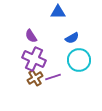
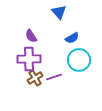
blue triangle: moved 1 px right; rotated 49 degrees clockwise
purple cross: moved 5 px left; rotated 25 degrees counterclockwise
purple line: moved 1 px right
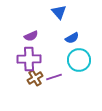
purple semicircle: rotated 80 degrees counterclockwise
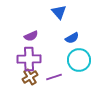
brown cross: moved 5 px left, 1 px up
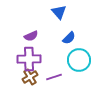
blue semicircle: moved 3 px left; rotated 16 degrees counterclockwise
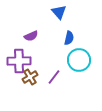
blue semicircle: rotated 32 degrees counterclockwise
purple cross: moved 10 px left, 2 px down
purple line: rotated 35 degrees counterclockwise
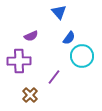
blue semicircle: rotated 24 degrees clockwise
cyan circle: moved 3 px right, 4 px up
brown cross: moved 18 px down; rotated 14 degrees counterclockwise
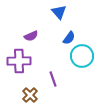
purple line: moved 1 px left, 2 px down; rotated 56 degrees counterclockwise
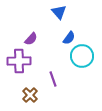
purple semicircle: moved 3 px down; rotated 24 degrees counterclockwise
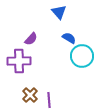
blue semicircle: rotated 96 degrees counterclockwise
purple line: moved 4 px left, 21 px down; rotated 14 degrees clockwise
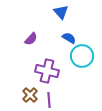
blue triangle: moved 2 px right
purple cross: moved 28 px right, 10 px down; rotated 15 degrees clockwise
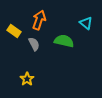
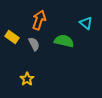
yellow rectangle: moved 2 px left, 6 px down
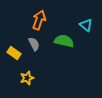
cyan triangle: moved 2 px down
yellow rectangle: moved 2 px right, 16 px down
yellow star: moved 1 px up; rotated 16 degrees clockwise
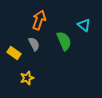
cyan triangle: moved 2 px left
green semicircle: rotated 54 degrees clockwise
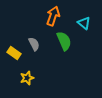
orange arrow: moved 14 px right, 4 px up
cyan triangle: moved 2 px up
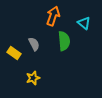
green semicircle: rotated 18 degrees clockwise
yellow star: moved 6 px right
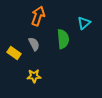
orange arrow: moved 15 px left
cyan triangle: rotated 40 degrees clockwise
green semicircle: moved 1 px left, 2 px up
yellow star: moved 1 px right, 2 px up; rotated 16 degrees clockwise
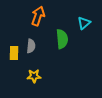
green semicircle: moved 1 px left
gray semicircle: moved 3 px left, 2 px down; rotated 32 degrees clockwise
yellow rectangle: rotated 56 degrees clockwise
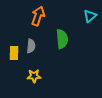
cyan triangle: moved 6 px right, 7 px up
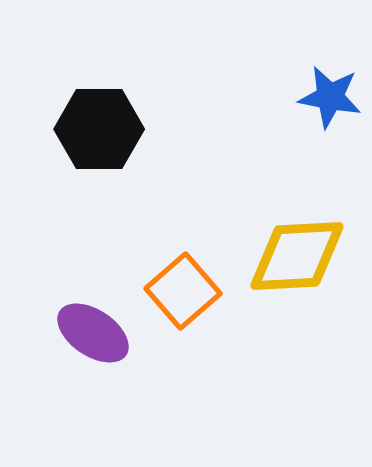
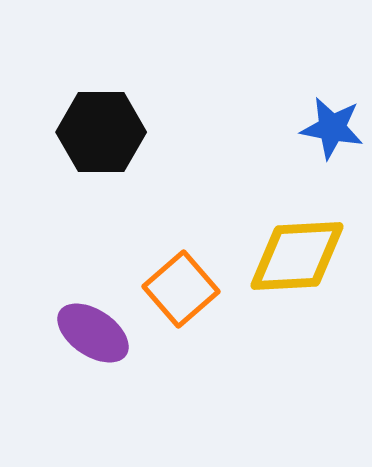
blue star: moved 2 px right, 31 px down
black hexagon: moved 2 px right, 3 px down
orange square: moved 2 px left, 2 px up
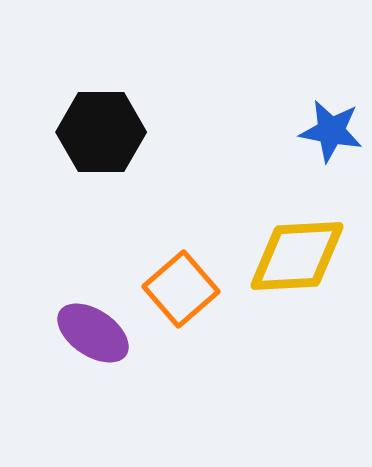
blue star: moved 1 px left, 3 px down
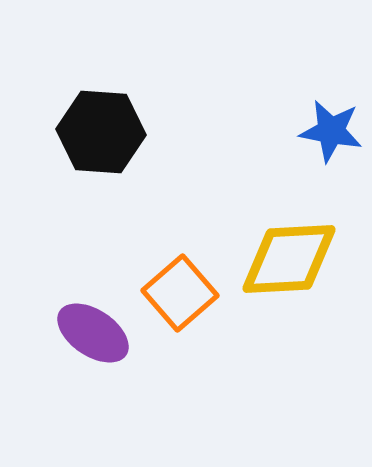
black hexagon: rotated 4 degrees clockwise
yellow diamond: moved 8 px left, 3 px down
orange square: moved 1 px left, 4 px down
########
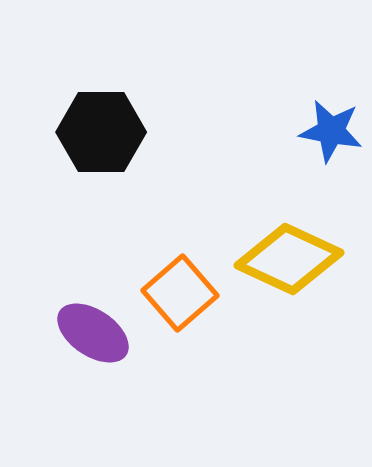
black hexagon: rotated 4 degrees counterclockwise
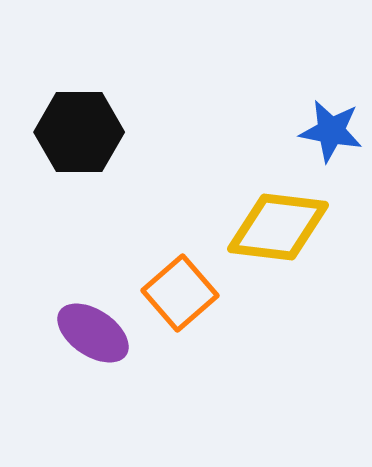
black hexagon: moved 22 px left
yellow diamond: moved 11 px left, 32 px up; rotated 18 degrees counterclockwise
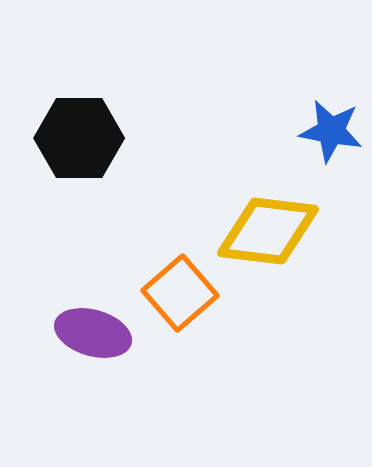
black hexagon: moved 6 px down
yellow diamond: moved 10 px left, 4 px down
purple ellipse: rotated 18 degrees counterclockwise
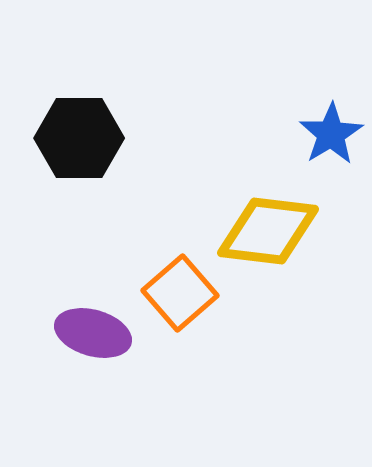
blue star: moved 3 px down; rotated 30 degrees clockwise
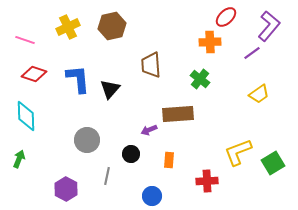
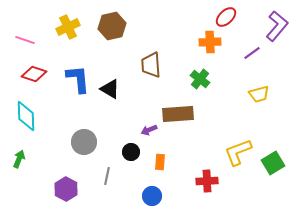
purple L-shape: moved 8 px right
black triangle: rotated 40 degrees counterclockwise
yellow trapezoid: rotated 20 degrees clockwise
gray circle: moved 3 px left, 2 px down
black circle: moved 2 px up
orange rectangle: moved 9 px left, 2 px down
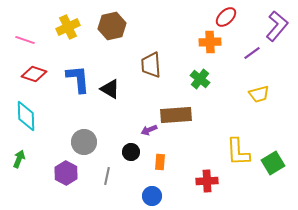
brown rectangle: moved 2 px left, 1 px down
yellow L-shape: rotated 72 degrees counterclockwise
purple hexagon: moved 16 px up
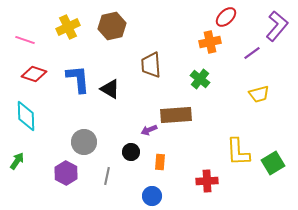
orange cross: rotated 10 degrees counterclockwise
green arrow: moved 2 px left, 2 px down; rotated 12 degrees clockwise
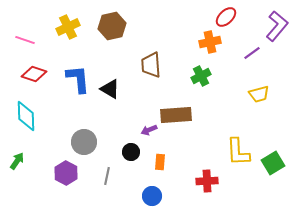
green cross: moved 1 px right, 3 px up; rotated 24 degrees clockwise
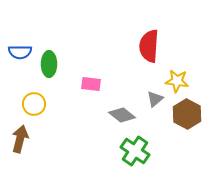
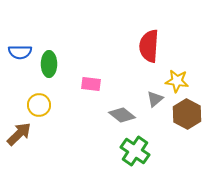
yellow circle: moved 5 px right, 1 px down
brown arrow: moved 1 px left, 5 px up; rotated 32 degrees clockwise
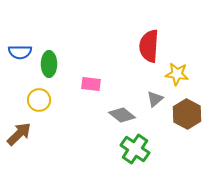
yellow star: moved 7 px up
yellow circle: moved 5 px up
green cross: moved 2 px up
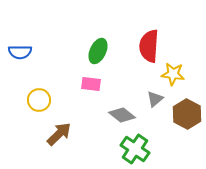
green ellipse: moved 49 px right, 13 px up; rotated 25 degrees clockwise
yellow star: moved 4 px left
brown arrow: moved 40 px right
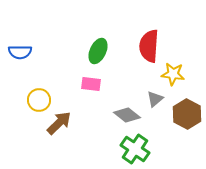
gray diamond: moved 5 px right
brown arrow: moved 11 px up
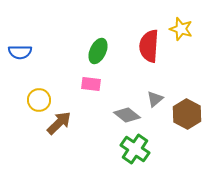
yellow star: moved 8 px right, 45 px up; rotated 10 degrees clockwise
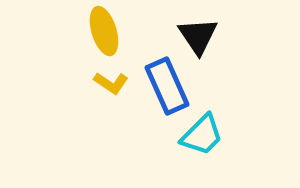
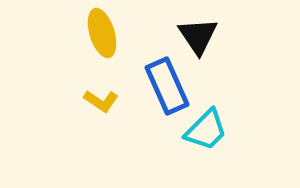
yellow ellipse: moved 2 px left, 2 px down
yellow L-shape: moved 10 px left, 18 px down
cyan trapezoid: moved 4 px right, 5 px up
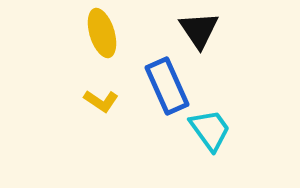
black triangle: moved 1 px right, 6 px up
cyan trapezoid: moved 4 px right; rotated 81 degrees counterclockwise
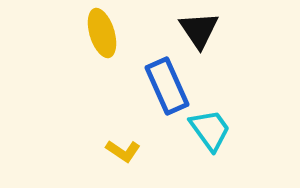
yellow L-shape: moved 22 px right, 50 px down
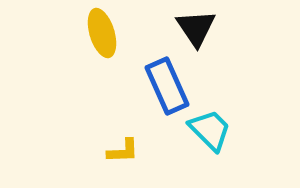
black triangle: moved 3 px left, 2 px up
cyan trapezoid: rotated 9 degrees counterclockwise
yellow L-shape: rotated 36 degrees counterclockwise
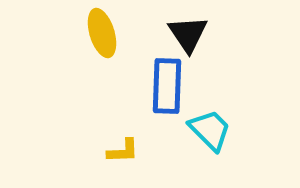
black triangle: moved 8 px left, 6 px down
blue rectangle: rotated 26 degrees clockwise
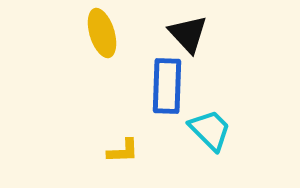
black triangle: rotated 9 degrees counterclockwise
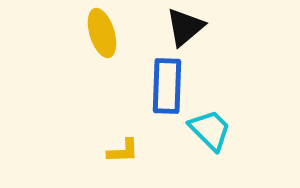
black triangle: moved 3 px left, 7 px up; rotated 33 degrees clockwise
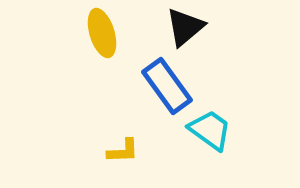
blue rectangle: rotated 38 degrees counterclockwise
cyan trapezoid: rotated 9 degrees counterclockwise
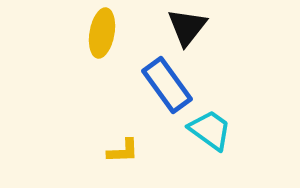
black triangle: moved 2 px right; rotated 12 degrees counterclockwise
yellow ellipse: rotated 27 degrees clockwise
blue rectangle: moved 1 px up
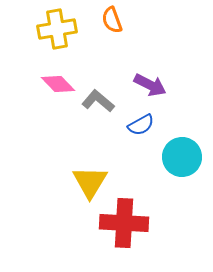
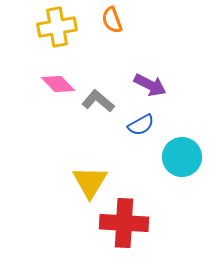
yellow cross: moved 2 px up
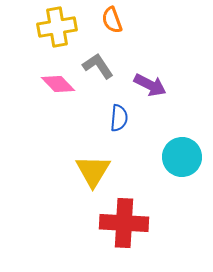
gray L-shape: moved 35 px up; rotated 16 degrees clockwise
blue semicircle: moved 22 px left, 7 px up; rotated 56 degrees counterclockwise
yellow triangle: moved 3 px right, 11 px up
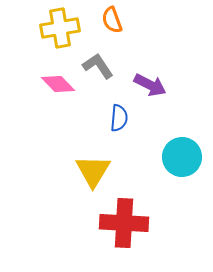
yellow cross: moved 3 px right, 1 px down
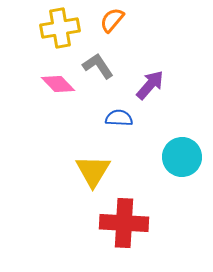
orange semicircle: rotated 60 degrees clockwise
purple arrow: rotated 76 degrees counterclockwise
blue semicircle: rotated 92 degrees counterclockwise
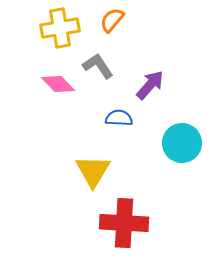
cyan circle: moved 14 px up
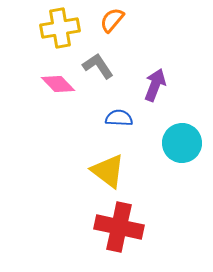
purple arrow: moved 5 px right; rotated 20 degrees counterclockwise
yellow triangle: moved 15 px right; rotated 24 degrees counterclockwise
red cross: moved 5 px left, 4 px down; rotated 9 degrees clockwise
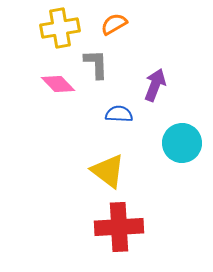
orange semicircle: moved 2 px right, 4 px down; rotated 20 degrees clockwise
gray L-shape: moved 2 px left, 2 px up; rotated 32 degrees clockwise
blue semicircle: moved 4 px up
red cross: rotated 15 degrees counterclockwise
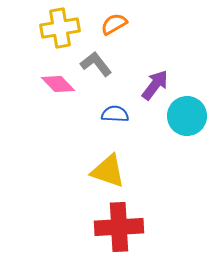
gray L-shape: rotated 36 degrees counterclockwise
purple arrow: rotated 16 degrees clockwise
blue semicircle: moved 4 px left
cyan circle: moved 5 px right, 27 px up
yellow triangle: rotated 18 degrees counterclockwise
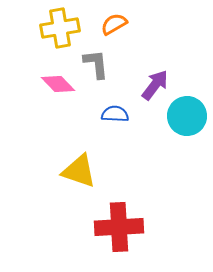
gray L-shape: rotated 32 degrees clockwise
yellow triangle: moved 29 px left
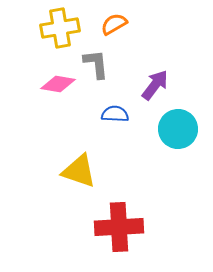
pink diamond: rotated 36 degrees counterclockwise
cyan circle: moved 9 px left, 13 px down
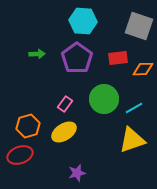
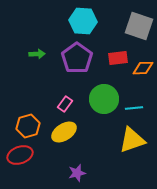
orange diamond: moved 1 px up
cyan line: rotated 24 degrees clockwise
########
= Given task =
Please render the lines of the items above as a Markdown table with the columns Row and Entry. Begin at the line that contains "blue triangle: moved 1" and stop after the line that contains "yellow star: moved 6 px right", and leave out blank lines and pictures.

= Full solution =
| Row | Entry |
|---|---|
| 1 | blue triangle: moved 1 px right; rotated 49 degrees clockwise |
| 2 | purple cross: moved 5 px left; rotated 25 degrees counterclockwise |
| 3 | purple line: moved 1 px right |
| 4 | purple semicircle: rotated 80 degrees counterclockwise |
| 5 | brown cross: moved 5 px left, 1 px up |
| 6 | blue semicircle: moved 3 px left; rotated 16 degrees counterclockwise |
| 7 | blue semicircle: rotated 32 degrees counterclockwise |
| 8 | purple cross: moved 10 px left, 2 px down |
| 9 | purple line: rotated 35 degrees counterclockwise |
| 10 | blue semicircle: rotated 24 degrees clockwise |
| 11 | cyan circle: moved 3 px right, 4 px up |
| 12 | brown cross: moved 18 px down; rotated 14 degrees counterclockwise |
| 13 | purple line: moved 1 px left, 2 px down; rotated 56 degrees counterclockwise |
| 14 | purple semicircle: moved 3 px down; rotated 24 degrees counterclockwise |
| 15 | blue semicircle: rotated 96 degrees counterclockwise |
| 16 | purple line: moved 4 px left, 21 px down; rotated 14 degrees clockwise |
| 17 | blue triangle: moved 2 px right |
| 18 | purple cross: moved 28 px right, 10 px down; rotated 15 degrees clockwise |
| 19 | yellow rectangle: moved 2 px left, 6 px down |
| 20 | cyan triangle: moved 2 px down |
| 21 | yellow rectangle: moved 2 px right, 16 px down |
| 22 | yellow star: moved 1 px up; rotated 16 degrees clockwise |
| 23 | cyan triangle: moved 2 px left |
| 24 | green semicircle: rotated 54 degrees clockwise |
| 25 | orange arrow: moved 14 px right, 4 px up |
| 26 | cyan triangle: moved 2 px up |
| 27 | green semicircle: rotated 18 degrees clockwise |
| 28 | yellow star: moved 6 px right |